* _Assignment_:
Print all entries below exactly, without images.

[Given information — start]

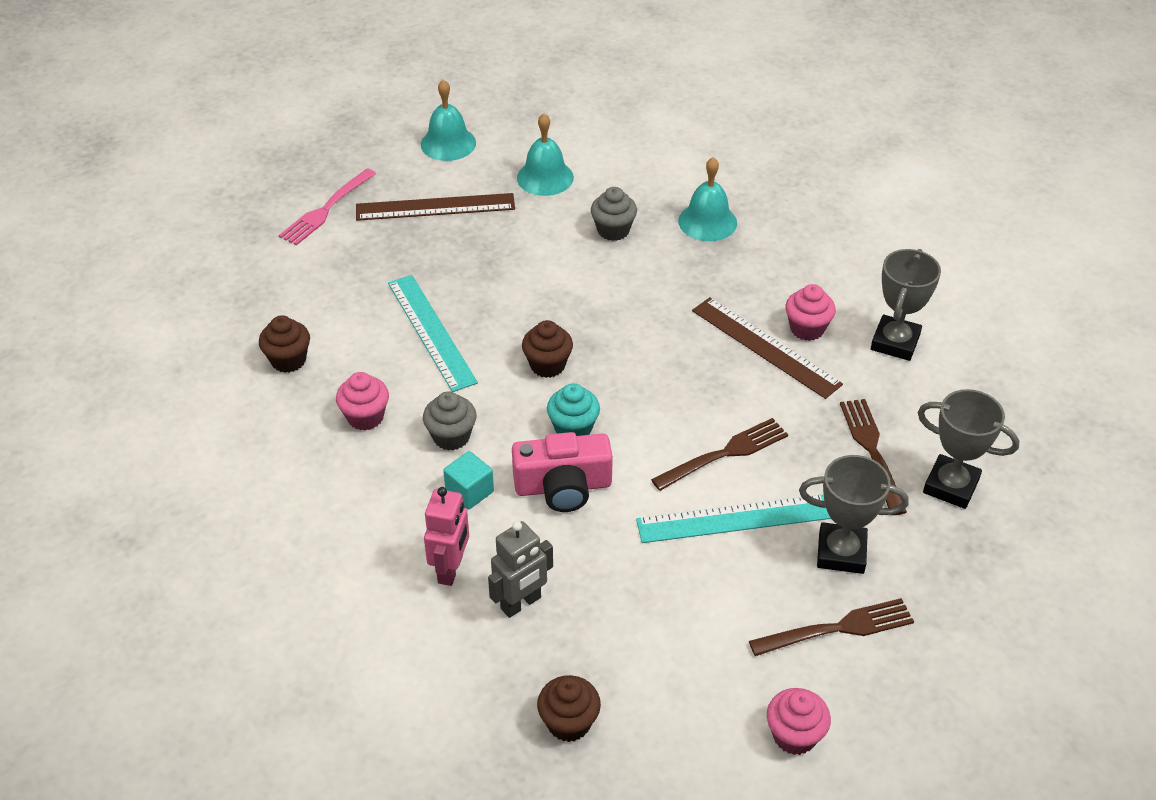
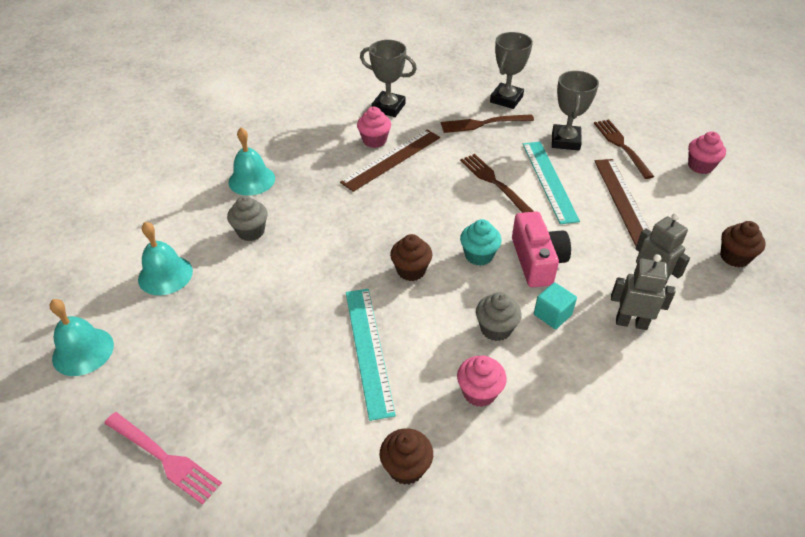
camera: 90 degrees left, 0 degrees up
brown ruler [356,193,515,221] -> brown ruler moved to [595,159,650,246]
turquoise ruler [388,275,478,392] -> turquoise ruler turned 75 degrees counterclockwise [346,289,396,421]
pink robot [424,487,469,586] -> grey robot [611,254,675,330]

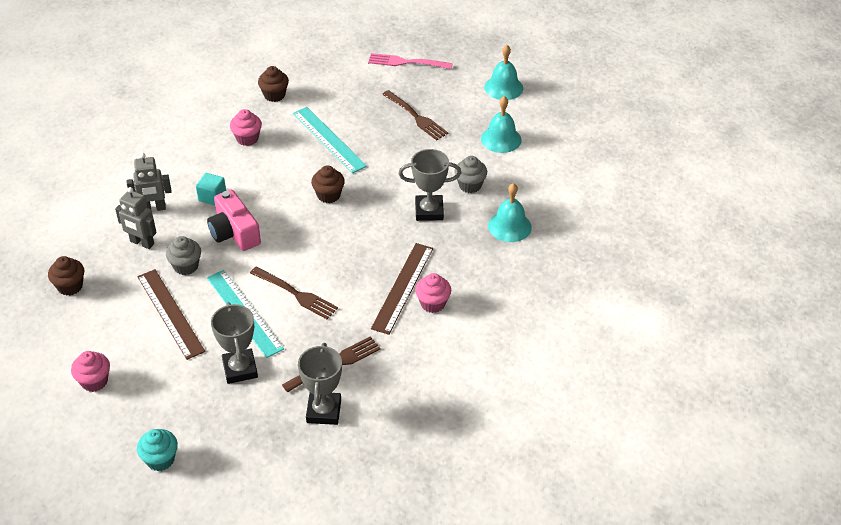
camera: 155 degrees right, 0 degrees up
grey trophy [360,40,417,117] -> grey trophy moved to [398,149,461,221]
turquoise cupcake [460,219,502,266] -> turquoise cupcake moved to [137,429,178,471]
grey cupcake [476,292,522,341] -> grey cupcake moved to [166,236,201,275]
brown fork [594,120,654,179] -> brown fork moved to [382,90,448,141]

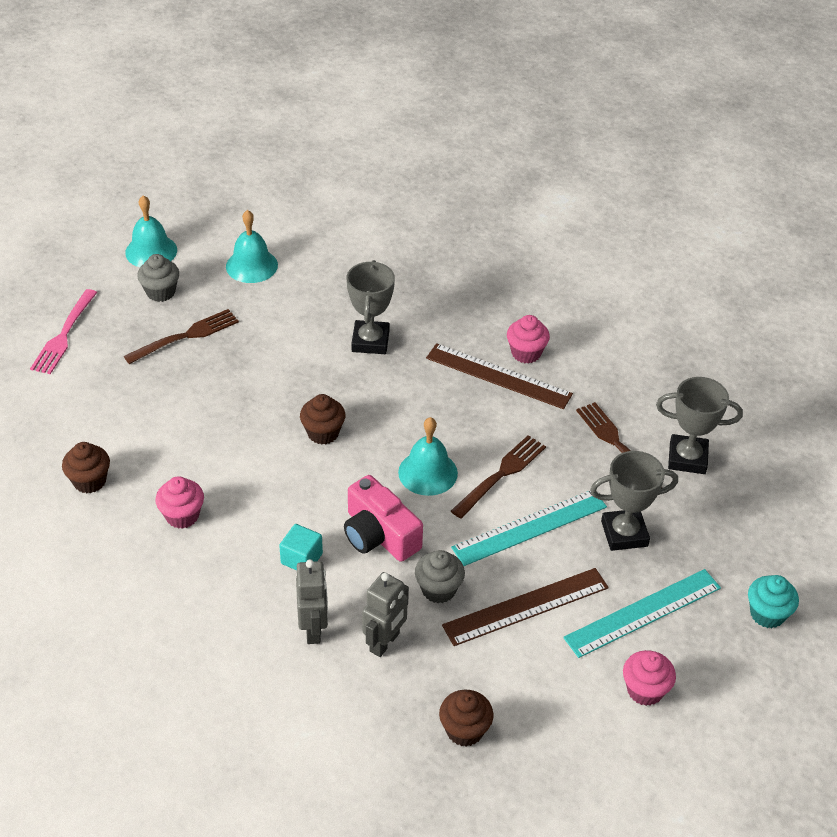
camera: 85 degrees left, 0 degrees up
pink camera [207,190,261,251] -> pink camera turned 75 degrees clockwise [344,475,423,562]
turquoise ruler [293,107,367,173] -> turquoise ruler moved to [563,569,721,658]
grey cupcake [454,156,487,193] -> grey cupcake moved to [137,254,179,302]
turquoise bell [488,183,532,242] -> turquoise bell moved to [398,417,458,496]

[Given information — finish]

* _Solution below_:
camera: 90 degrees left, 0 degrees up
brown ruler [356,193,515,221] -> brown ruler moved to [595,159,650,246]
turquoise ruler [388,275,478,392] -> turquoise ruler turned 75 degrees counterclockwise [346,289,396,421]
pink robot [424,487,469,586] -> grey robot [611,254,675,330]

camera: 155 degrees right, 0 degrees up
grey trophy [360,40,417,117] -> grey trophy moved to [398,149,461,221]
turquoise cupcake [460,219,502,266] -> turquoise cupcake moved to [137,429,178,471]
grey cupcake [476,292,522,341] -> grey cupcake moved to [166,236,201,275]
brown fork [594,120,654,179] -> brown fork moved to [382,90,448,141]

camera: 85 degrees left, 0 degrees up
pink camera [207,190,261,251] -> pink camera turned 75 degrees clockwise [344,475,423,562]
turquoise ruler [293,107,367,173] -> turquoise ruler moved to [563,569,721,658]
grey cupcake [454,156,487,193] -> grey cupcake moved to [137,254,179,302]
turquoise bell [488,183,532,242] -> turquoise bell moved to [398,417,458,496]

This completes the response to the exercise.